Skip the pictures and restate, word for word, the lines from the one containing "BUTTON1 pin VCC: none -> 3V3" to the end of the data below.

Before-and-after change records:

#####

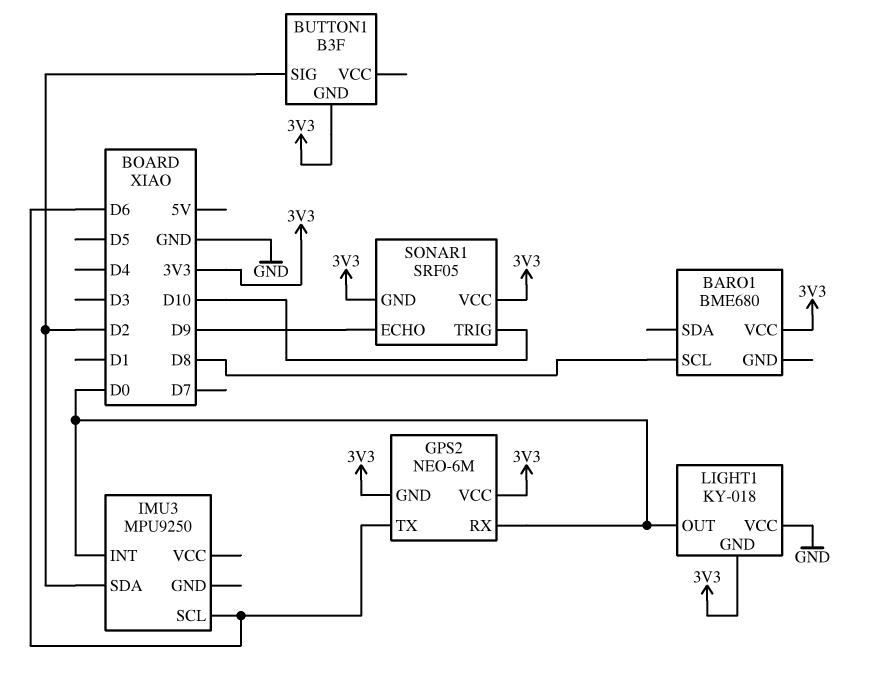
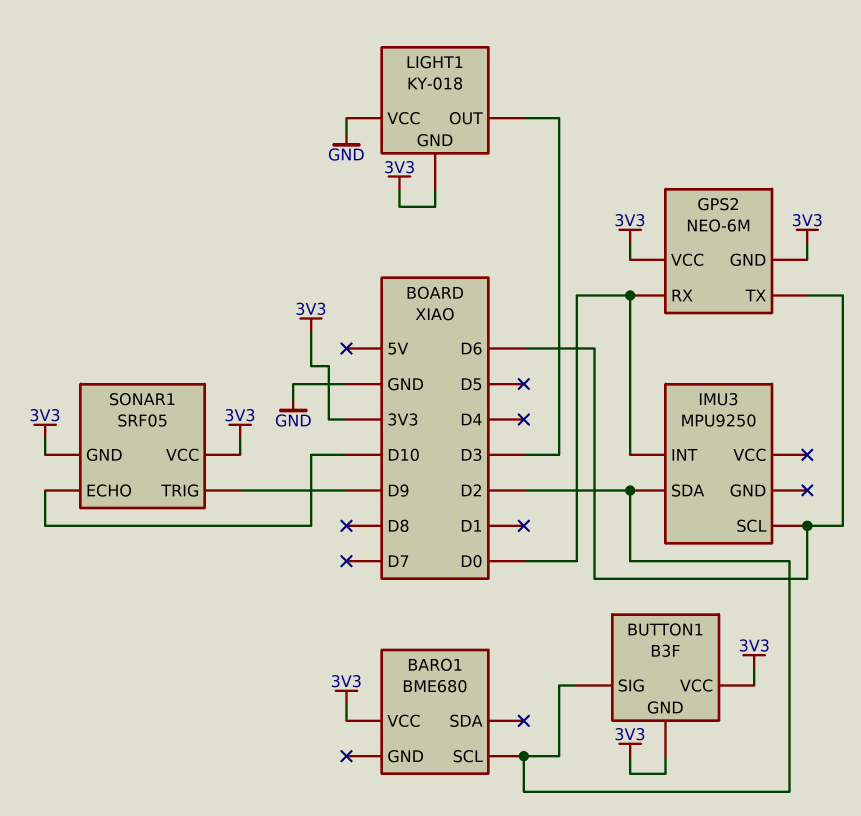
BARO1 pin SCL: D8 -> D2
BUTTON1 pin VCC: none -> 3V3
LIGHT1 pin OUT: D0 -> D3
SONAR1 pin ECHO: D9 -> D10
SONAR1 pin TRIG: D10 -> D9

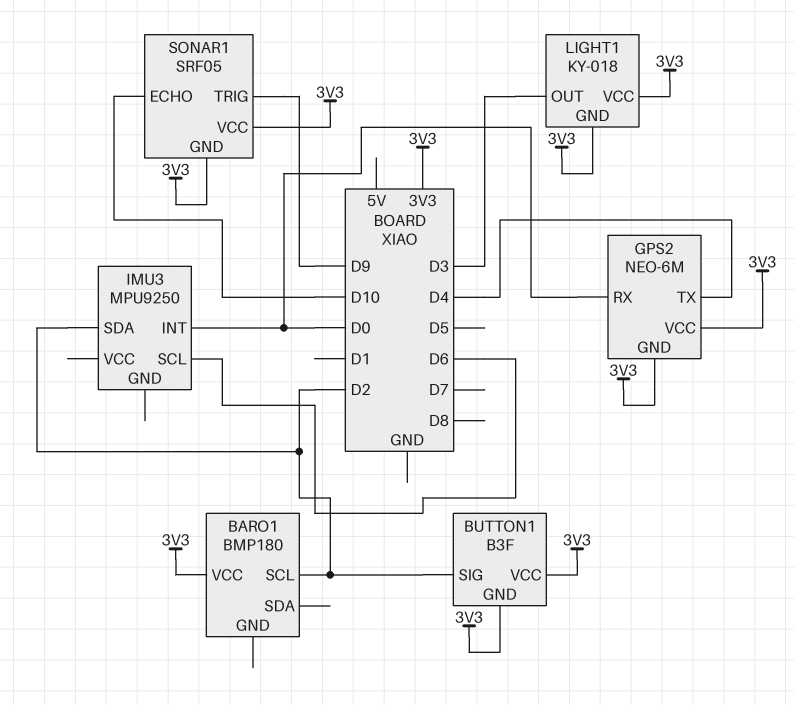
BARO1: BME680 -> BMP180
GPS2 pin TX: D6 -> D4
LIGHT1 pin VCC: GND -> 3V3

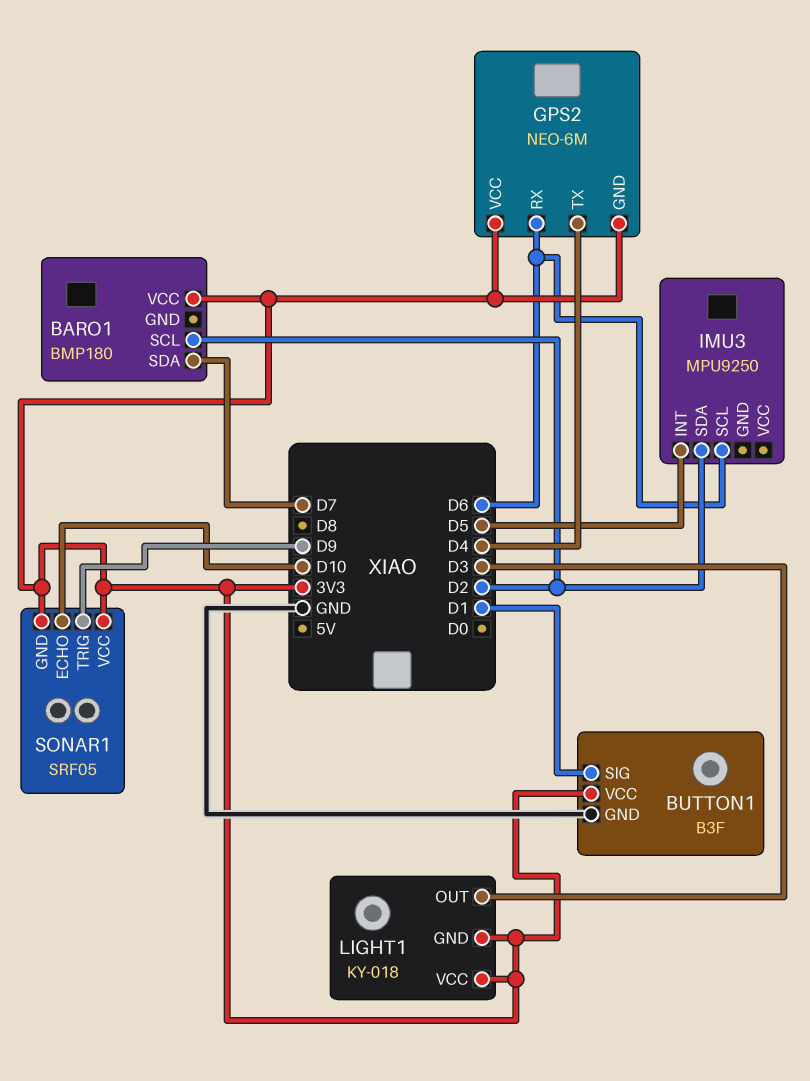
BARO1 pin SDA: none -> D7
BUTTON1 pin GND: 3V3 -> GND
BUTTON1 pin SIG: D2 -> D1
GPS2 pin RX: D0 -> D6
IMU3 pin INT: D0 -> D5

#####

= Solution to this exercise =
BUTTON1 pin VCC: none -> 3V3
LIGHT1 pin OUT: D0 -> D3
SONAR1 pin ECHO: D9 -> D10
SONAR1 pin TRIG: D10 -> D9

BARO1: BME680 -> BMP180
GPS2 pin TX: D6 -> D4
LIGHT1 pin VCC: GND -> 3V3

BARO1 pin SDA: none -> D7
BUTTON1 pin GND: 3V3 -> GND
BUTTON1 pin SIG: D2 -> D1
GPS2 pin RX: D0 -> D6
IMU3 pin INT: D0 -> D5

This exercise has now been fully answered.